- _About this task_
Report back each line of the records that contains the string "AGND".

(Change detection data)
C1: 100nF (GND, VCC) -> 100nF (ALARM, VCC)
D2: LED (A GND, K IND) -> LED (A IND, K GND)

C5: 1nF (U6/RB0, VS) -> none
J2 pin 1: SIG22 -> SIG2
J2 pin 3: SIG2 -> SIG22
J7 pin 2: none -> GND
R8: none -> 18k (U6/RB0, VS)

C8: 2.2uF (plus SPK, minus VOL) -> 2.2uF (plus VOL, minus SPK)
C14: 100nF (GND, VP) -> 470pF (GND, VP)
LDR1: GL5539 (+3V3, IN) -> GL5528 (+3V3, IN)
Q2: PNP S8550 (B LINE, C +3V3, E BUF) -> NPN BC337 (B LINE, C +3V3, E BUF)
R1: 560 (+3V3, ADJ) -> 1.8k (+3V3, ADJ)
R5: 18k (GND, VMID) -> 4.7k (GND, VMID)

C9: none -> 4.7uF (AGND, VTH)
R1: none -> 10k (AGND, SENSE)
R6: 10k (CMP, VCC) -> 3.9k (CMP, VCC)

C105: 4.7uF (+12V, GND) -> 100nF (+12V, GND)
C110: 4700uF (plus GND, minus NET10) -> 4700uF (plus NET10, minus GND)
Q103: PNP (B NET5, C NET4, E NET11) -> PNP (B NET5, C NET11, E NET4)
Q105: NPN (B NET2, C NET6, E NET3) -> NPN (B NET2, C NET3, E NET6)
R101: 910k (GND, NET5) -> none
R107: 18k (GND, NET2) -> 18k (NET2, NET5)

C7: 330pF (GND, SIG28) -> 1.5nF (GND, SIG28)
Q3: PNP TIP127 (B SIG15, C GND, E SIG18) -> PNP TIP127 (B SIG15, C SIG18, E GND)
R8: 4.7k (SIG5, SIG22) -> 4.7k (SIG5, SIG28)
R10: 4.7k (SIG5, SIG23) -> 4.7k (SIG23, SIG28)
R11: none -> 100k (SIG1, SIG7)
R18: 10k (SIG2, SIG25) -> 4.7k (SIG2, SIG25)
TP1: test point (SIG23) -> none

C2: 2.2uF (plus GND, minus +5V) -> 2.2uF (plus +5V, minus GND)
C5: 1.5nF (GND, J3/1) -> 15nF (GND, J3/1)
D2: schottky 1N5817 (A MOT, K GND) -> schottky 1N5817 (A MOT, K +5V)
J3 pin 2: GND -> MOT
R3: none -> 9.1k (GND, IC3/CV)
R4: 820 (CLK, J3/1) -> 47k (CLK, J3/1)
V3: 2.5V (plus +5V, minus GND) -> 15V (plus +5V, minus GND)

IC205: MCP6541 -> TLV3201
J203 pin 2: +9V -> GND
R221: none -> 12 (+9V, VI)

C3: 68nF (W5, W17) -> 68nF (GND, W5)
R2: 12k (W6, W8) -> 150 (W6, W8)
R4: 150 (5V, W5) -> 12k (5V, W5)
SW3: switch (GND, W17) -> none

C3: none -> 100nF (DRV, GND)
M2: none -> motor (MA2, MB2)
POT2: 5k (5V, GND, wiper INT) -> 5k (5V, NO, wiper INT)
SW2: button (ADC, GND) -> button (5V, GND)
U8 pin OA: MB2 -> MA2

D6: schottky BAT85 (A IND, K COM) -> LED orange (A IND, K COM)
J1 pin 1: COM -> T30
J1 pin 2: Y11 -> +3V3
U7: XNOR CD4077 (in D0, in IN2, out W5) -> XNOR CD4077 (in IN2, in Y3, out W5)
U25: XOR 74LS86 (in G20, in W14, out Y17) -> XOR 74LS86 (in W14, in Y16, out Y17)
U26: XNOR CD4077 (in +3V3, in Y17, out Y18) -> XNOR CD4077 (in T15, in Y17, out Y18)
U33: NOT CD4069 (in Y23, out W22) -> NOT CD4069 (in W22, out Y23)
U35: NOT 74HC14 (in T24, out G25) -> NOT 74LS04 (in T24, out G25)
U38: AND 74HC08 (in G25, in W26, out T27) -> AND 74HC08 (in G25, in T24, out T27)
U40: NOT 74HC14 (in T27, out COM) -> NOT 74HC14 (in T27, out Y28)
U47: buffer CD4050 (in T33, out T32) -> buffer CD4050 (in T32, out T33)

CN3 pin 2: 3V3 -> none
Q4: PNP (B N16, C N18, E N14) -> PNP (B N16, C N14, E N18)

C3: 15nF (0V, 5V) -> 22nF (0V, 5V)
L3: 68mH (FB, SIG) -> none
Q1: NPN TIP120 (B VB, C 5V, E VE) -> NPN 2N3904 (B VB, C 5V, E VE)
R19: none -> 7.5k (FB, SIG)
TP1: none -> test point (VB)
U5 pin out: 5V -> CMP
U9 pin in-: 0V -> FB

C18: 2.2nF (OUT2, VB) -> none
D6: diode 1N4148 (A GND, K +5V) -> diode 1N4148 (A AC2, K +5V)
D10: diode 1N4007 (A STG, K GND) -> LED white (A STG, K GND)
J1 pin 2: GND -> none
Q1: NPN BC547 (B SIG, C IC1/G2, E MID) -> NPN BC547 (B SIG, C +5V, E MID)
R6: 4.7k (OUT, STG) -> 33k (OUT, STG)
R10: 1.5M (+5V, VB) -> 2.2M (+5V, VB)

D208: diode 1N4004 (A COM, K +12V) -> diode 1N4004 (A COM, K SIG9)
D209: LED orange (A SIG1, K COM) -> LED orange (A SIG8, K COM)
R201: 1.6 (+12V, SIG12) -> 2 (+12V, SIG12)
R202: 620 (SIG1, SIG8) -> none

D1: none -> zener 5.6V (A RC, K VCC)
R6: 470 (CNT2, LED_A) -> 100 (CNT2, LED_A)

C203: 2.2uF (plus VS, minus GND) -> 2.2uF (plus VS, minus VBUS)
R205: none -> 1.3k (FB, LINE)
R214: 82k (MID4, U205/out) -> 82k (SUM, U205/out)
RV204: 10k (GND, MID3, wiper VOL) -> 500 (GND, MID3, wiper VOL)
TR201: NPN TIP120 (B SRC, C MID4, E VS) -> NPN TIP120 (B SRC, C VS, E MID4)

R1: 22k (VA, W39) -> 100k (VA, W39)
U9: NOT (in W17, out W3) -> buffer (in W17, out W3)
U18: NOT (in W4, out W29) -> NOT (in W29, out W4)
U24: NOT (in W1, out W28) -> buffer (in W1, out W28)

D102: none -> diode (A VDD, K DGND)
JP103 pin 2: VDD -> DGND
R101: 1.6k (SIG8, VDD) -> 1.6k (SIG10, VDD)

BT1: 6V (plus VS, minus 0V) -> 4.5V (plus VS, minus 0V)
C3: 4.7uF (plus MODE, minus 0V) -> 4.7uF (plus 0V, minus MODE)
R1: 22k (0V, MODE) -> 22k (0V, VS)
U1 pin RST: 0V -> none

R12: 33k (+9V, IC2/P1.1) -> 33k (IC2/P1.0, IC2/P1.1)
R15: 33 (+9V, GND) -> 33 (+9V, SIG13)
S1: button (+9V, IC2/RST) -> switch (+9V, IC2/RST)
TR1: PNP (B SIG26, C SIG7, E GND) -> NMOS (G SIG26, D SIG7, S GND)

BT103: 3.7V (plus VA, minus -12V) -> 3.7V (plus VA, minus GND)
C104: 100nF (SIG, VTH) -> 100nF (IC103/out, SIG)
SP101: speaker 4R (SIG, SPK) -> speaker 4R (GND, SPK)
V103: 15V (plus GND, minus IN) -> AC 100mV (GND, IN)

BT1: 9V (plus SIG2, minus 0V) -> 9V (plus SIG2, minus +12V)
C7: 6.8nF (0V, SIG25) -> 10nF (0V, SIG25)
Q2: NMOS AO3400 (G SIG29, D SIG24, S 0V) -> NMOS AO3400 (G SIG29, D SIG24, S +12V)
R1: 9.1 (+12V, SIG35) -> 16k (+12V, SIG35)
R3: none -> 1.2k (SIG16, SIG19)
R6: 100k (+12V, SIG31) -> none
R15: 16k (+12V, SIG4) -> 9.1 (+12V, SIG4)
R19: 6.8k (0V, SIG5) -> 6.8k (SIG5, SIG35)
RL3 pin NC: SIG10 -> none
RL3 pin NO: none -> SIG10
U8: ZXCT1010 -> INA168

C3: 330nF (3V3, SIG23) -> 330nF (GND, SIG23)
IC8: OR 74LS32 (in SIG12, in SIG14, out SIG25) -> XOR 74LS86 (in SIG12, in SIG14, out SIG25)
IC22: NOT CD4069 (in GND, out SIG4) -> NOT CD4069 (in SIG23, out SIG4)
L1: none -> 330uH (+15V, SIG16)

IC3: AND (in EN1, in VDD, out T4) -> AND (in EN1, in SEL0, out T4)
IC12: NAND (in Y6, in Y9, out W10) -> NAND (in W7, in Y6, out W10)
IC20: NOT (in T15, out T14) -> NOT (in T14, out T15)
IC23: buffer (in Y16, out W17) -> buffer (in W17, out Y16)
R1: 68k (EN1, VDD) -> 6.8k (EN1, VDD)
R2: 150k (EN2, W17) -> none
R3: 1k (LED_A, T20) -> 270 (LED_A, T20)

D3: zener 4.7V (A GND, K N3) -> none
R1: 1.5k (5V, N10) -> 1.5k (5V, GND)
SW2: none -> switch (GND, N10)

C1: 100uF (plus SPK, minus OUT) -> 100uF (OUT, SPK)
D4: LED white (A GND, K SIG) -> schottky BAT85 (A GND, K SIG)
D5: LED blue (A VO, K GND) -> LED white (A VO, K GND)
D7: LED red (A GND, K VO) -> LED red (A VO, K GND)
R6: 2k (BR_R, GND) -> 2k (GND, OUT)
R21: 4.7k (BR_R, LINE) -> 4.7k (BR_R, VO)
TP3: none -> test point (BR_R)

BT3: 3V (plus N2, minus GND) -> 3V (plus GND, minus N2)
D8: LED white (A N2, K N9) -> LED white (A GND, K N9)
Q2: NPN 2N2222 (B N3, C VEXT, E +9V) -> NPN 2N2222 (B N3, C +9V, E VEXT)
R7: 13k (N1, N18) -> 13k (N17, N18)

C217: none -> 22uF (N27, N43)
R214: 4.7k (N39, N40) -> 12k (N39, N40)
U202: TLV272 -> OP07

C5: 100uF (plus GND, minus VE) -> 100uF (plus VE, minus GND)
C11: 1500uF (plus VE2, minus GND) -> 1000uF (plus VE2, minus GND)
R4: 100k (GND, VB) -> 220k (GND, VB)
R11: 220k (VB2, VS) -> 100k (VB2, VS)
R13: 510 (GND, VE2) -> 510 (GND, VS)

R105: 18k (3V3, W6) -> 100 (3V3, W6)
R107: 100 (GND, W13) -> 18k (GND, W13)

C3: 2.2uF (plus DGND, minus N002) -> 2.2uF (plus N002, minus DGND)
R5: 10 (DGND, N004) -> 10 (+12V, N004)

- _Solution to this exercise_
C9: none -> 4.7uF (AGND, VTH)
R1: none -> 10k (AGND, SENSE)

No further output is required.